INSTRUCTIONS TO FOLLOW
Please work out how many lines in the entries contain "calculator", then give that number with nothing added.

SUPPLIED INFORMATION

● ● ● ● ● ● ●

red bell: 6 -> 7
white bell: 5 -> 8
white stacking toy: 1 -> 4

● ● ● ● ● ● ●

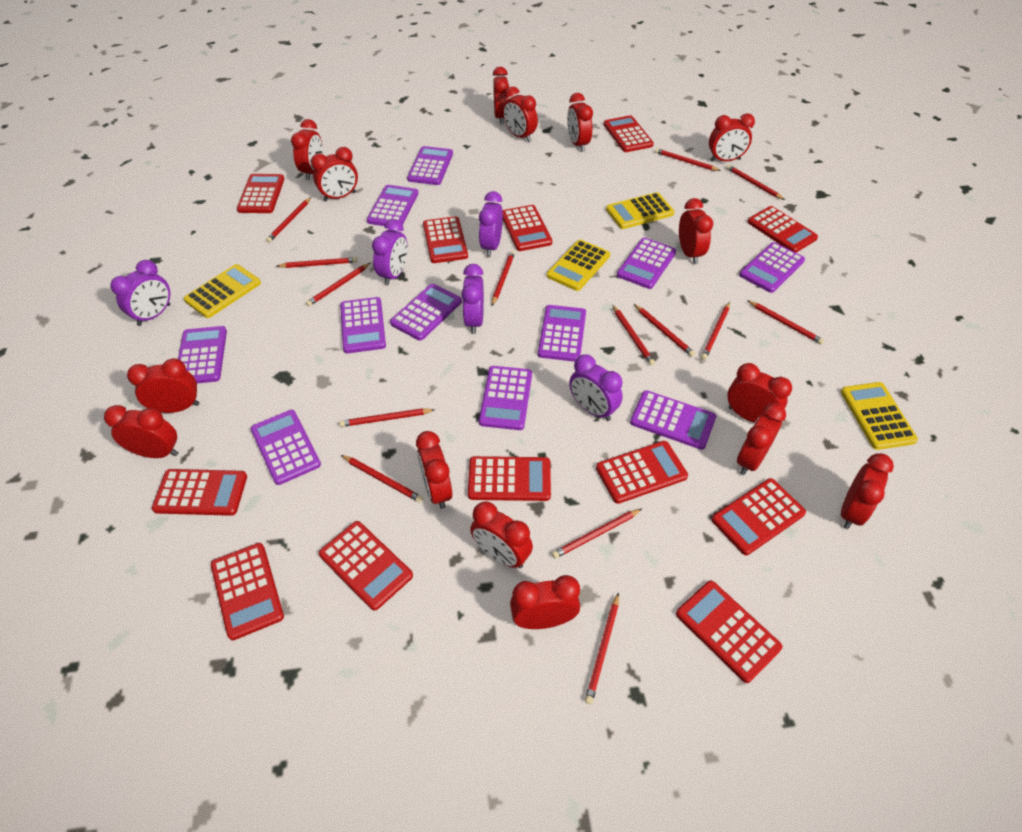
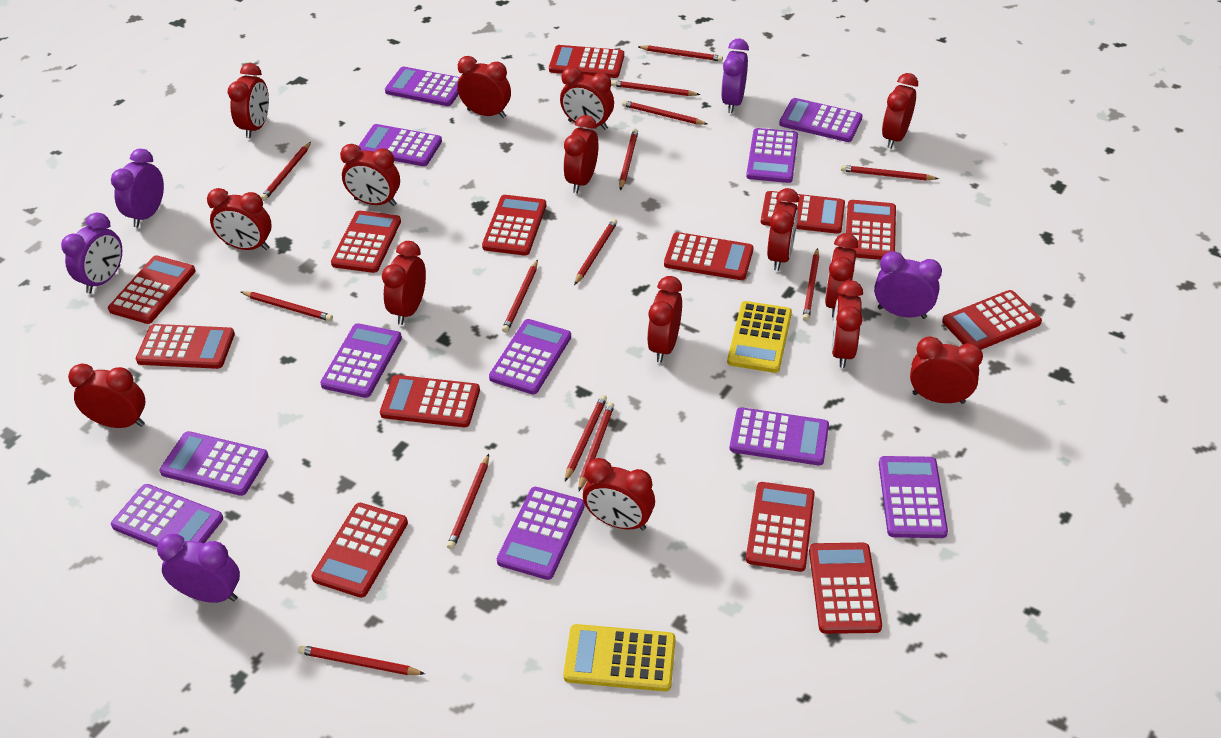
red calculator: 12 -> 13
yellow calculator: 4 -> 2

● ● ● ● ● ● ●

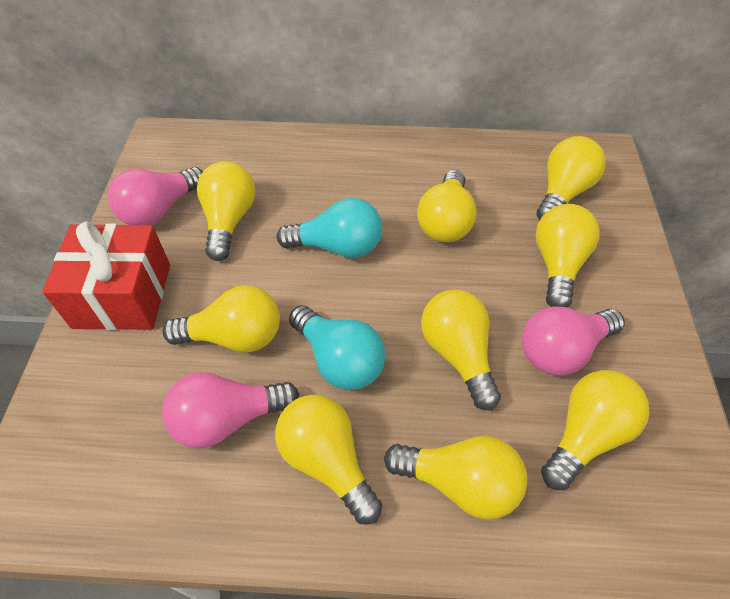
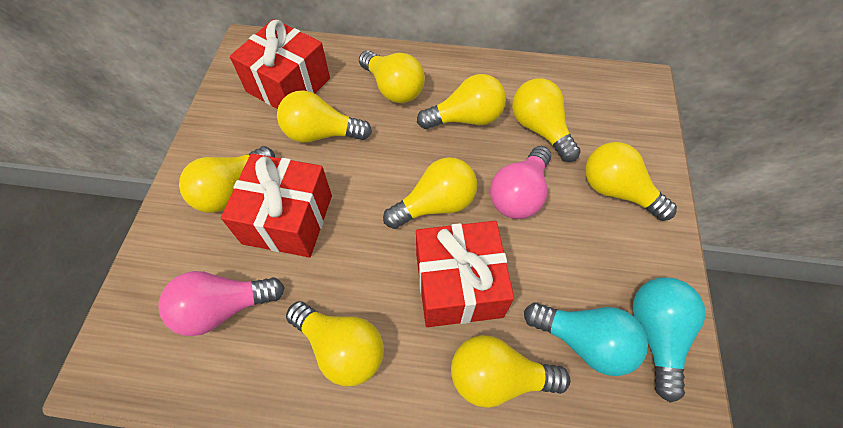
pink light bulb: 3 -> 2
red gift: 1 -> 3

● ● ● ● ● ● ●

RESPONSE TO THE TASK
2